- _Aim of the task_
Each line from the line that includes "black stacking toy: 2 -> 4" through the end of the material below must be transcribed exactly, with no other lines.
--------------------
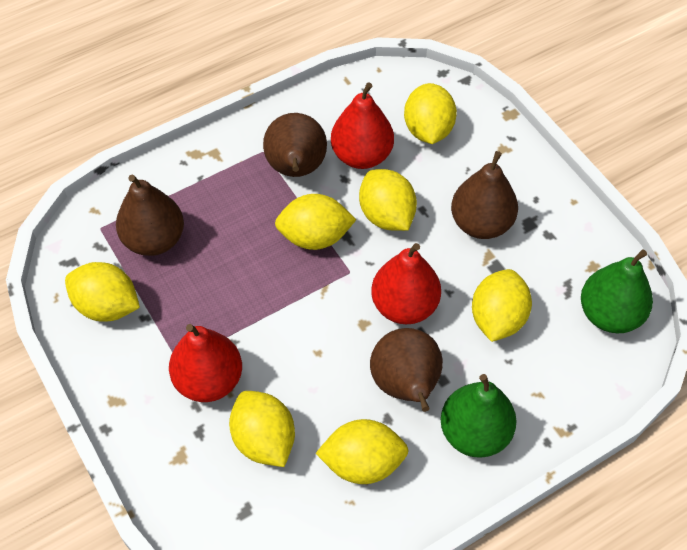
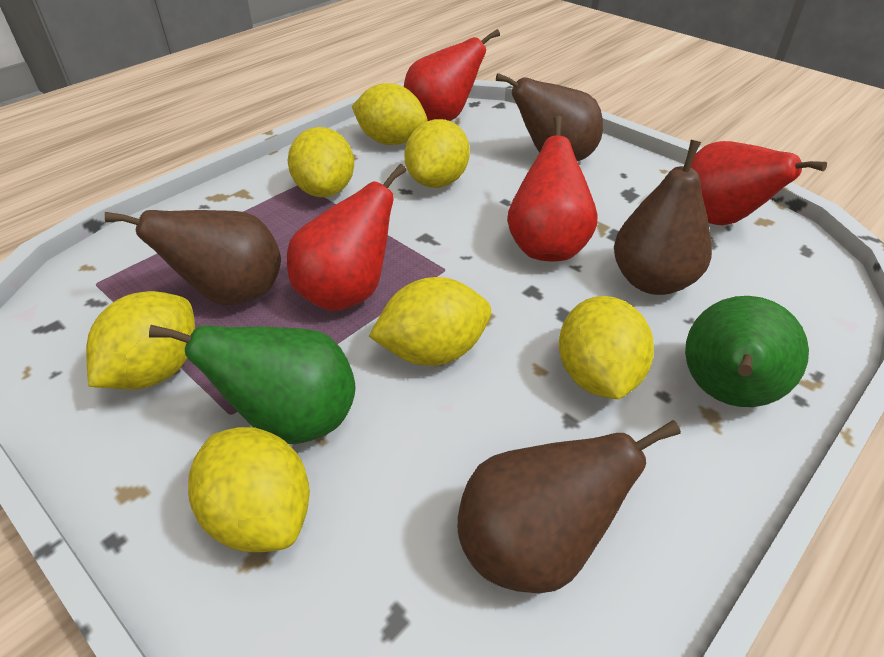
red pear: 3 -> 4

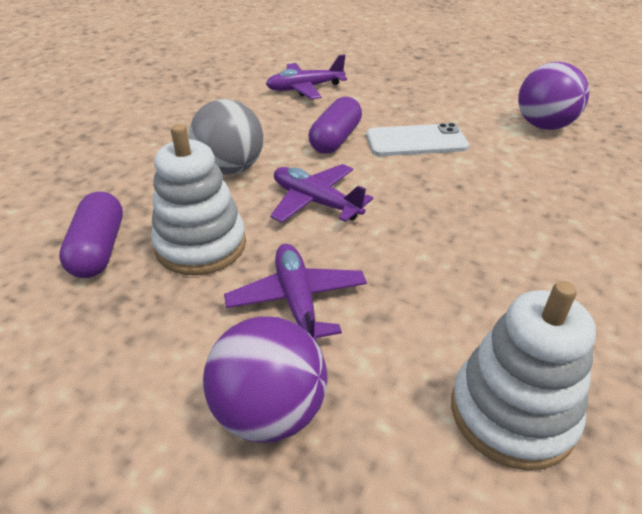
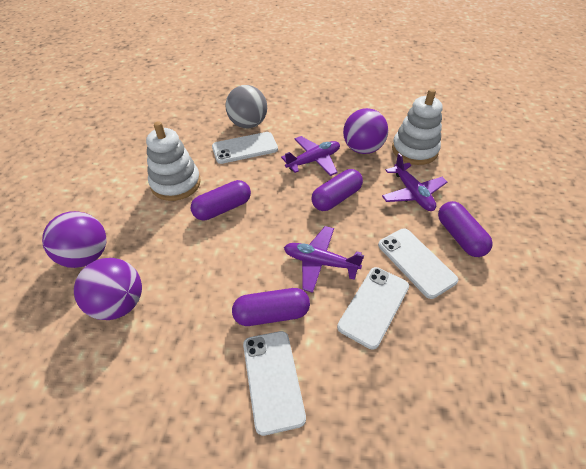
purple ball: 2 -> 3
purple capsule: 2 -> 4
white phone: 1 -> 4

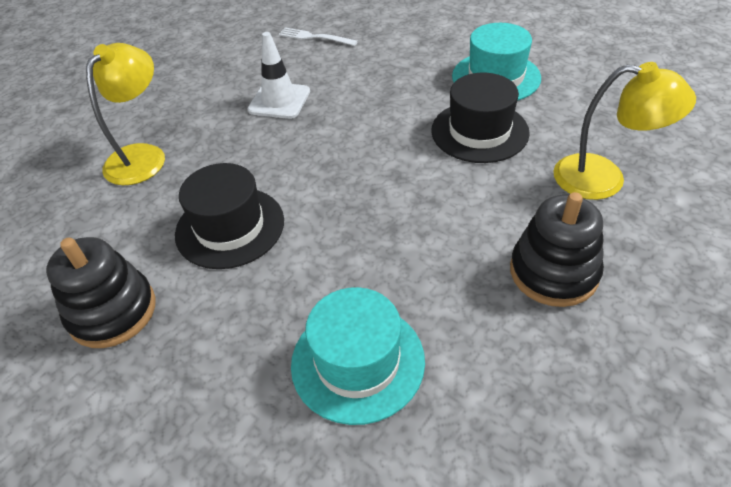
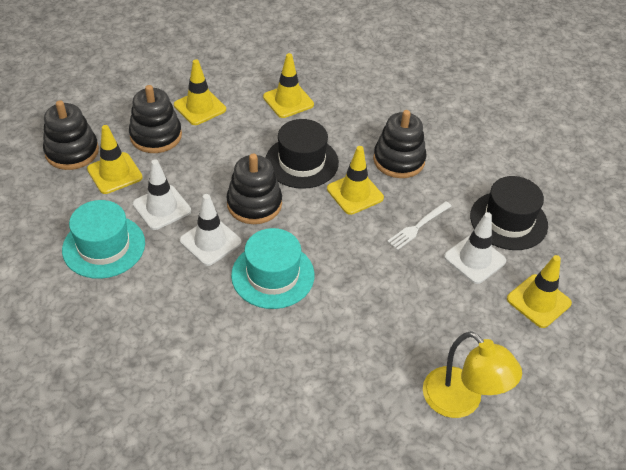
black stacking toy: 2 -> 4
white traffic cone: 1 -> 3
yellow lamp: 2 -> 1
yellow traffic cone: 0 -> 5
--------------------
- _Your response_
black stacking toy: 2 -> 4
white traffic cone: 1 -> 3
yellow lamp: 2 -> 1
yellow traffic cone: 0 -> 5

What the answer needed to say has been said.